GOAL: Please pull out every line in the listing below that contains the string "August", treating uppercase and lowercase as different.

DATA RECORDS:
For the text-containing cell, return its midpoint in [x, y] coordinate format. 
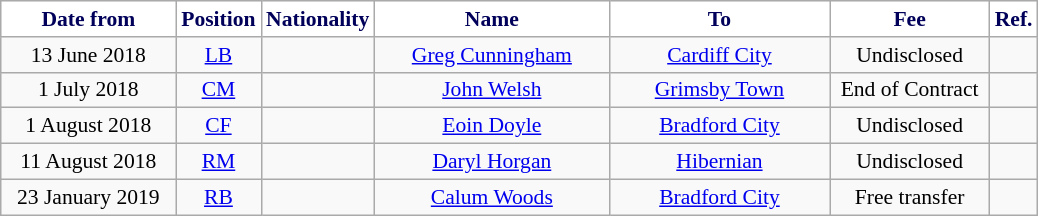
Ref. [1014, 19]
1 August 2018 [88, 126]
Fee [910, 19]
1 July 2018 [88, 90]
Daryl Horgan [492, 162]
11 August 2018 [88, 162]
23 January 2019 [88, 197]
CF [218, 126]
RM [218, 162]
Greg Cunningham [492, 55]
Name [492, 19]
Hibernian [719, 162]
Grimsby Town [719, 90]
Nationality [318, 19]
LB [218, 55]
Cardiff City [719, 55]
CM [218, 90]
To [719, 19]
Free transfer [910, 197]
Calum Woods [492, 197]
John Welsh [492, 90]
Position [218, 19]
13 June 2018 [88, 55]
Eoin Doyle [492, 126]
End of Contract [910, 90]
Date from [88, 19]
RB [218, 197]
Capture the cell that displays the provided text and extract its (X, Y) central coordinate. 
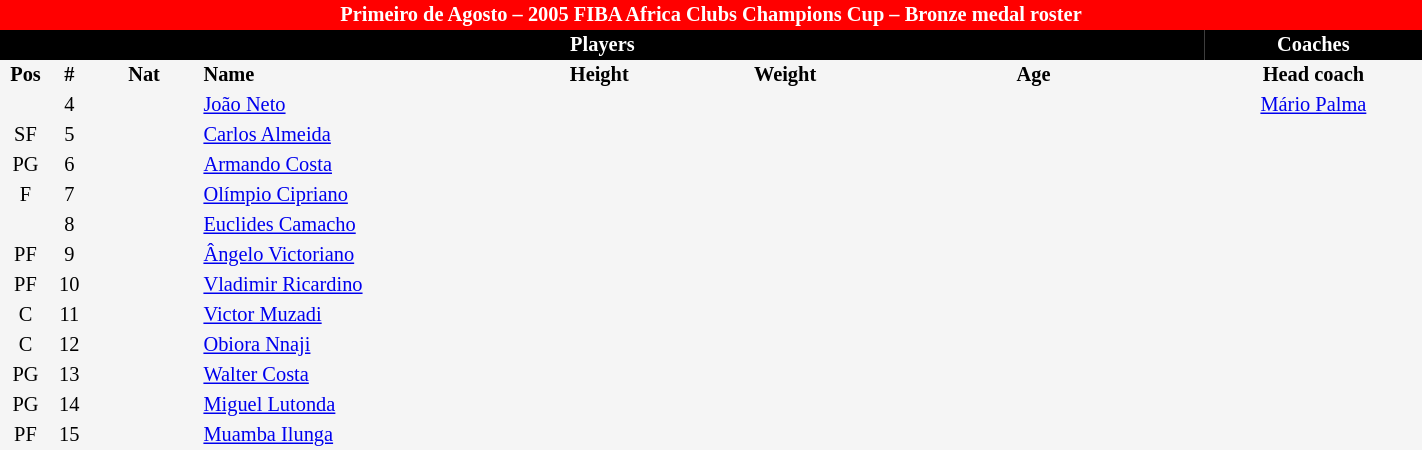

IN RESPONSE:
1 August 2018 [88, 126]
11 August 2018 [88, 162]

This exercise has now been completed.